PROBLEM TO WORK ON:
Across the records below, how many lines include the string "grey"? State the number and nothing more.

[Dataset items]
▼▼▼
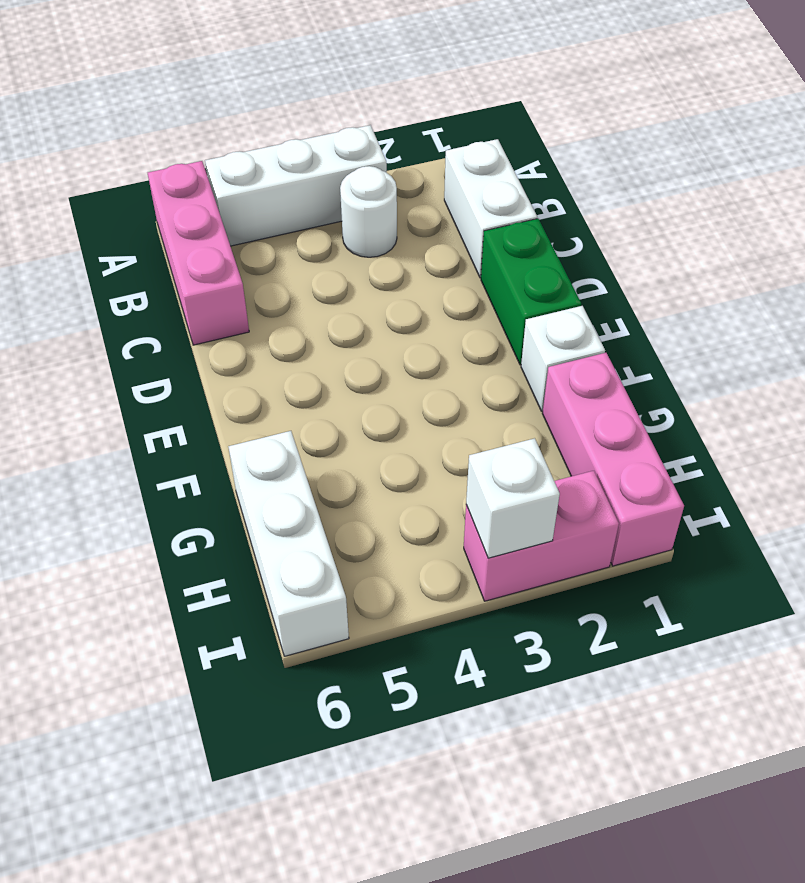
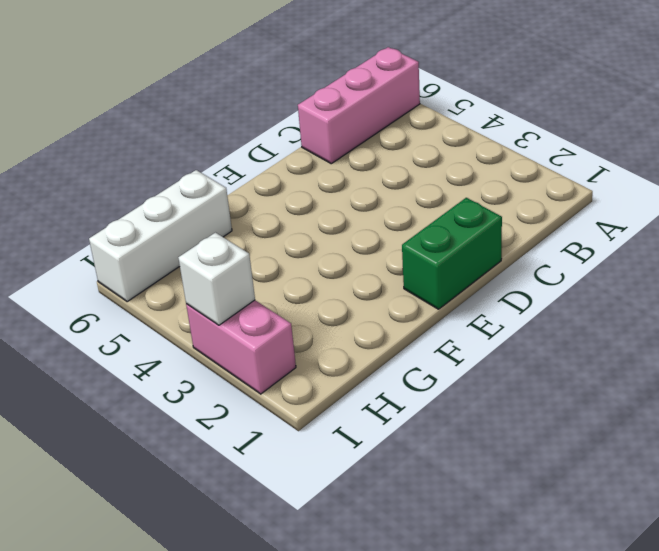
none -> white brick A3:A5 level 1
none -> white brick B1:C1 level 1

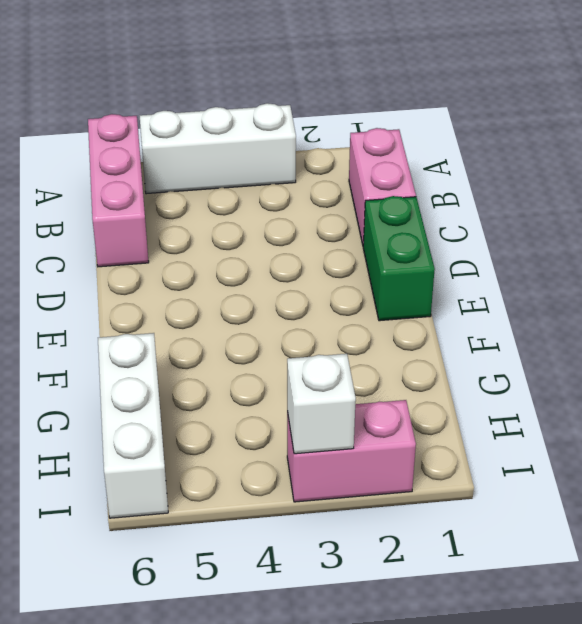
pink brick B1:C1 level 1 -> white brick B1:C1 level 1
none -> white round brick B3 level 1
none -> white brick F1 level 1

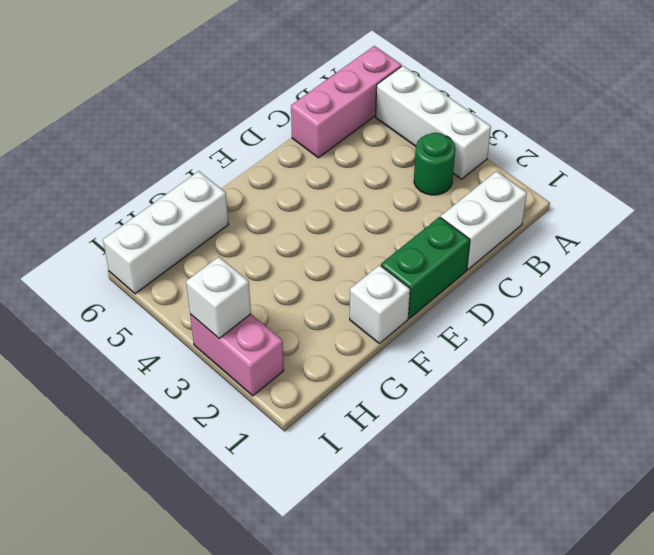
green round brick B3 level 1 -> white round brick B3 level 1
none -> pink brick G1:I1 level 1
▲▲▲
▼▼▼
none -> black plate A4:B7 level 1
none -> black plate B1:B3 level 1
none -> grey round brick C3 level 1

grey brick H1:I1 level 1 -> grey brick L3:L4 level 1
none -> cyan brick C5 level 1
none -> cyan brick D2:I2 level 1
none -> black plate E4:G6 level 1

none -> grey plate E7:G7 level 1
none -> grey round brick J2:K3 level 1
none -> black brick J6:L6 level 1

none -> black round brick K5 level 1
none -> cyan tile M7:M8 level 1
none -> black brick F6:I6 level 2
▲▲▲
RESPONSE:
4